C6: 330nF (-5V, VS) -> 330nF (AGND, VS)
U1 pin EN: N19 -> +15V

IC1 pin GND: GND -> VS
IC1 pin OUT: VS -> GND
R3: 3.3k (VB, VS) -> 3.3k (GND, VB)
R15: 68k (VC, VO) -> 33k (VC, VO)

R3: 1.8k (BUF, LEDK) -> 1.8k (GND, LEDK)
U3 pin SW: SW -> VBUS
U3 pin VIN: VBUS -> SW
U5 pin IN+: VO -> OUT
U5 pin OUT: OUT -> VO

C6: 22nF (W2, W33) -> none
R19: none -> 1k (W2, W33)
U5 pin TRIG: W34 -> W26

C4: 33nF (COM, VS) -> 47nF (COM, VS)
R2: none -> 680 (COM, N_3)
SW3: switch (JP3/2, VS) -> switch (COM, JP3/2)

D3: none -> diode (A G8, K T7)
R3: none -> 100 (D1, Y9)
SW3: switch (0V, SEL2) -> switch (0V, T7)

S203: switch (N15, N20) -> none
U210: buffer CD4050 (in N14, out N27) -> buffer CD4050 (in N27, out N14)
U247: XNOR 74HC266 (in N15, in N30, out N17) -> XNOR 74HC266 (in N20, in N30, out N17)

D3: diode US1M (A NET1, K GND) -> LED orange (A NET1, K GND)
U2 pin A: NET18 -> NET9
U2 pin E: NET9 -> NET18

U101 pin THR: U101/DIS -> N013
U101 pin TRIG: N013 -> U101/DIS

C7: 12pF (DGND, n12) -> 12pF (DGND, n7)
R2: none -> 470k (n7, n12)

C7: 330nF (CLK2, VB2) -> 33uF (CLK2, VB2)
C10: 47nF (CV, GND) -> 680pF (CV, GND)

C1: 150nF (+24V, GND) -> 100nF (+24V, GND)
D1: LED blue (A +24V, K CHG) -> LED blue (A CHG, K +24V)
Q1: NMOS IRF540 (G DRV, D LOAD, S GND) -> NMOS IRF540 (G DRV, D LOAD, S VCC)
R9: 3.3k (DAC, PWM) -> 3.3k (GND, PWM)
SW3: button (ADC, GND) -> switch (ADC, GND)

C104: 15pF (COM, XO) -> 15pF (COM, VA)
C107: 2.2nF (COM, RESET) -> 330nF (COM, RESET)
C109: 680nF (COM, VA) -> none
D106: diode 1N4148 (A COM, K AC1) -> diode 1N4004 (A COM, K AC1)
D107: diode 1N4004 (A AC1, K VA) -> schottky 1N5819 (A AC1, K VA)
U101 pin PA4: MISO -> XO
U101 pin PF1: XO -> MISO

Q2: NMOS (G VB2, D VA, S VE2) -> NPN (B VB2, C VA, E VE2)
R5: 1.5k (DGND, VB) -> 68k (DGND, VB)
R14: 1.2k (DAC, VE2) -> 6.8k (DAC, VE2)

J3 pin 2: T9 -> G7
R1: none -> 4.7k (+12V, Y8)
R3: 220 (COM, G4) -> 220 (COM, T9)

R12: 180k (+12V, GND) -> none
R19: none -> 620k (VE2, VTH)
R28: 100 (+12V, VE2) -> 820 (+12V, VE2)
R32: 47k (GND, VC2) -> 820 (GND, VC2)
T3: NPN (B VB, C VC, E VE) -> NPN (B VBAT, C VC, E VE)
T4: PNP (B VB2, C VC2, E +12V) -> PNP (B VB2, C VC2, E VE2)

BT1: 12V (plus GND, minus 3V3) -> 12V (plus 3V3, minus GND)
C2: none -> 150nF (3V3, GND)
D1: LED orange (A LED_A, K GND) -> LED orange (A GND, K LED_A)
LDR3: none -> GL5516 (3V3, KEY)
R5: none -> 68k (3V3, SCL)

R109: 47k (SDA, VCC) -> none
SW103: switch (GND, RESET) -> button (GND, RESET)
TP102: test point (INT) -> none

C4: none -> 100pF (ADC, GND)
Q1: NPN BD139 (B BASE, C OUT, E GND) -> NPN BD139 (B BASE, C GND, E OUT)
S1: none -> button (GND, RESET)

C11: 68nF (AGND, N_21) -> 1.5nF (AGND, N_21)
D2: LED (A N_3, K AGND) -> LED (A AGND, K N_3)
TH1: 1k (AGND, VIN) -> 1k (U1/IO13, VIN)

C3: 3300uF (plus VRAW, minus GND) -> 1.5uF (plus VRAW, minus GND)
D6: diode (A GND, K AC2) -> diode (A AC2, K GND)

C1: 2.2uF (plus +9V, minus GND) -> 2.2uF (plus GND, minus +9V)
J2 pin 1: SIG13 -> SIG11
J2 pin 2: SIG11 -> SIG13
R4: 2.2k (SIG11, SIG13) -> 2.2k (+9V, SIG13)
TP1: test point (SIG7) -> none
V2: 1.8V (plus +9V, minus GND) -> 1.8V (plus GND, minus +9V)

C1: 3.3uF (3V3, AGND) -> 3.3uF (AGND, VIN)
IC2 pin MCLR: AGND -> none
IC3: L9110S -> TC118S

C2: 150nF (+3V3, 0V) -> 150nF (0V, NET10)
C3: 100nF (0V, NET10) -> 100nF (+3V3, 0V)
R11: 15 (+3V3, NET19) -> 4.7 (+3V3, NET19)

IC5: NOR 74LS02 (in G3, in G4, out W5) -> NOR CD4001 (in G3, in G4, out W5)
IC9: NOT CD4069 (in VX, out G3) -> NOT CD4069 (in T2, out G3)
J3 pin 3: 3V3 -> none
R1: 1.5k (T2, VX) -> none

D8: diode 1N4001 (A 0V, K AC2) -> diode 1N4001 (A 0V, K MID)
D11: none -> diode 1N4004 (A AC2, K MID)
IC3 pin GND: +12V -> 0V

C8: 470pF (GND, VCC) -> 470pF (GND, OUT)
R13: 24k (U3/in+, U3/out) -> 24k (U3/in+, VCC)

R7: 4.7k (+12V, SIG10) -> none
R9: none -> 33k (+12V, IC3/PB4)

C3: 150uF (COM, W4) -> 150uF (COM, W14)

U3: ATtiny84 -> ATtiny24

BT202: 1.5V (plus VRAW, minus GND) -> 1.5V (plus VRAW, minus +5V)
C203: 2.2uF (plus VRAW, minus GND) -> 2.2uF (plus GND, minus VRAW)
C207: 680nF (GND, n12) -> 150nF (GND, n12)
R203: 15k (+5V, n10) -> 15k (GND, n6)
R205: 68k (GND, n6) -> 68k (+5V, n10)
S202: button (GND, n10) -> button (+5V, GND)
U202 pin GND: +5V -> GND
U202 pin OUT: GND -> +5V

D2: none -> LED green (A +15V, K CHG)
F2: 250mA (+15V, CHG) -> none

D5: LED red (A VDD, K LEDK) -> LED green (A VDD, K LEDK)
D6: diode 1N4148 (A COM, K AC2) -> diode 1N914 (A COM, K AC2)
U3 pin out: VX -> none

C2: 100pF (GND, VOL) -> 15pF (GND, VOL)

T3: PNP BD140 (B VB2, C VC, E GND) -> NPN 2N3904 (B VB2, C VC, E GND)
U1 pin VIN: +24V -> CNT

• THE TASK: Copy out all of the records, keeping every line identical.

• RESULT OF THIS EXERCISE:
C6: 330nF (-5V, VS) -> 330nF (AGND, VS)
U1 pin EN: N19 -> +15V

IC1 pin GND: GND -> VS
IC1 pin OUT: VS -> GND
R3: 3.3k (VB, VS) -> 3.3k (GND, VB)
R15: 68k (VC, VO) -> 33k (VC, VO)

R3: 1.8k (BUF, LEDK) -> 1.8k (GND, LEDK)
U3 pin SW: SW -> VBUS
U3 pin VIN: VBUS -> SW
U5 pin IN+: VO -> OUT
U5 pin OUT: OUT -> VO

C6: 22nF (W2, W33) -> none
R19: none -> 1k (W2, W33)
U5 pin TRIG: W34 -> W26

C4: 33nF (COM, VS) -> 47nF (COM, VS)
R2: none -> 680 (COM, N_3)
SW3: switch (JP3/2, VS) -> switch (COM, JP3/2)

D3: none -> diode (A G8, K T7)
R3: none -> 100 (D1, Y9)
SW3: switch (0V, SEL2) -> switch (0V, T7)

S203: switch (N15, N20) -> none
U210: buffer CD4050 (in N14, out N27) -> buffer CD4050 (in N27, out N14)
U247: XNOR 74HC266 (in N15, in N30, out N17) -> XNOR 74HC266 (in N20, in N30, out N17)

D3: diode US1M (A NET1, K GND) -> LED orange (A NET1, K GND)
U2 pin A: NET18 -> NET9
U2 pin E: NET9 -> NET18

U101 pin THR: U101/DIS -> N013
U101 pin TRIG: N013 -> U101/DIS

C7: 12pF (DGND, n12) -> 12pF (DGND, n7)
R2: none -> 470k (n7, n12)

C7: 330nF (CLK2, VB2) -> 33uF (CLK2, VB2)
C10: 47nF (CV, GND) -> 680pF (CV, GND)

C1: 150nF (+24V, GND) -> 100nF (+24V, GND)
D1: LED blue (A +24V, K CHG) -> LED blue (A CHG, K +24V)
Q1: NMOS IRF540 (G DRV, D LOAD, S GND) -> NMOS IRF540 (G DRV, D LOAD, S VCC)
R9: 3.3k (DAC, PWM) -> 3.3k (GND, PWM)
SW3: button (ADC, GND) -> switch (ADC, GND)

C104: 15pF (COM, XO) -> 15pF (COM, VA)
C107: 2.2nF (COM, RESET) -> 330nF (COM, RESET)
C109: 680nF (COM, VA) -> none
D106: diode 1N4148 (A COM, K AC1) -> diode 1N4004 (A COM, K AC1)
D107: diode 1N4004 (A AC1, K VA) -> schottky 1N5819 (A AC1, K VA)
U101 pin PA4: MISO -> XO
U101 pin PF1: XO -> MISO

Q2: NMOS (G VB2, D VA, S VE2) -> NPN (B VB2, C VA, E VE2)
R5: 1.5k (DGND, VB) -> 68k (DGND, VB)
R14: 1.2k (DAC, VE2) -> 6.8k (DAC, VE2)

J3 pin 2: T9 -> G7
R1: none -> 4.7k (+12V, Y8)
R3: 220 (COM, G4) -> 220 (COM, T9)

R12: 180k (+12V, GND) -> none
R19: none -> 620k (VE2, VTH)
R28: 100 (+12V, VE2) -> 820 (+12V, VE2)
R32: 47k (GND, VC2) -> 820 (GND, VC2)
T3: NPN (B VB, C VC, E VE) -> NPN (B VBAT, C VC, E VE)
T4: PNP (B VB2, C VC2, E +12V) -> PNP (B VB2, C VC2, E VE2)

BT1: 12V (plus GND, minus 3V3) -> 12V (plus 3V3, minus GND)
C2: none -> 150nF (3V3, GND)
D1: LED orange (A LED_A, K GND) -> LED orange (A GND, K LED_A)
LDR3: none -> GL5516 (3V3, KEY)
R5: none -> 68k (3V3, SCL)

R109: 47k (SDA, VCC) -> none
SW103: switch (GND, RESET) -> button (GND, RESET)
TP102: test point (INT) -> none

C4: none -> 100pF (ADC, GND)
Q1: NPN BD139 (B BASE, C OUT, E GND) -> NPN BD139 (B BASE, C GND, E OUT)
S1: none -> button (GND, RESET)

C11: 68nF (AGND, N_21) -> 1.5nF (AGND, N_21)
D2: LED (A N_3, K AGND) -> LED (A AGND, K N_3)
TH1: 1k (AGND, VIN) -> 1k (U1/IO13, VIN)

C3: 3300uF (plus VRAW, minus GND) -> 1.5uF (plus VRAW, minus GND)
D6: diode (A GND, K AC2) -> diode (A AC2, K GND)

C1: 2.2uF (plus +9V, minus GND) -> 2.2uF (plus GND, minus +9V)
J2 pin 1: SIG13 -> SIG11
J2 pin 2: SIG11 -> SIG13
R4: 2.2k (SIG11, SIG13) -> 2.2k (+9V, SIG13)
TP1: test point (SIG7) -> none
V2: 1.8V (plus +9V, minus GND) -> 1.8V (plus GND, minus +9V)

C1: 3.3uF (3V3, AGND) -> 3.3uF (AGND, VIN)
IC2 pin MCLR: AGND -> none
IC3: L9110S -> TC118S

C2: 150nF (+3V3, 0V) -> 150nF (0V, NET10)
C3: 100nF (0V, NET10) -> 100nF (+3V3, 0V)
R11: 15 (+3V3, NET19) -> 4.7 (+3V3, NET19)

IC5: NOR 74LS02 (in G3, in G4, out W5) -> NOR CD4001 (in G3, in G4, out W5)
IC9: NOT CD4069 (in VX, out G3) -> NOT CD4069 (in T2, out G3)
J3 pin 3: 3V3 -> none
R1: 1.5k (T2, VX) -> none

D8: diode 1N4001 (A 0V, K AC2) -> diode 1N4001 (A 0V, K MID)
D11: none -> diode 1N4004 (A AC2, K MID)
IC3 pin GND: +12V -> 0V

C8: 470pF (GND, VCC) -> 470pF (GND, OUT)
R13: 24k (U3/in+, U3/out) -> 24k (U3/in+, VCC)

R7: 4.7k (+12V, SIG10) -> none
R9: none -> 33k (+12V, IC3/PB4)

C3: 150uF (COM, W4) -> 150uF (COM, W14)

U3: ATtiny84 -> ATtiny24

BT202: 1.5V (plus VRAW, minus GND) -> 1.5V (plus VRAW, minus +5V)
C203: 2.2uF (plus VRAW, minus GND) -> 2.2uF (plus GND, minus VRAW)
C207: 680nF (GND, n12) -> 150nF (GND, n12)
R203: 15k (+5V, n10) -> 15k (GND, n6)
R205: 68k (GND, n6) -> 68k (+5V, n10)
S202: button (GND, n10) -> button (+5V, GND)
U202 pin GND: +5V -> GND
U202 pin OUT: GND -> +5V

D2: none -> LED green (A +15V, K CHG)
F2: 250mA (+15V, CHG) -> none

D5: LED red (A VDD, K LEDK) -> LED green (A VDD, K LEDK)
D6: diode 1N4148 (A COM, K AC2) -> diode 1N914 (A COM, K AC2)
U3 pin out: VX -> none

C2: 100pF (GND, VOL) -> 15pF (GND, VOL)

T3: PNP BD140 (B VB2, C VC, E GND) -> NPN 2N3904 (B VB2, C VC, E GND)
U1 pin VIN: +24V -> CNT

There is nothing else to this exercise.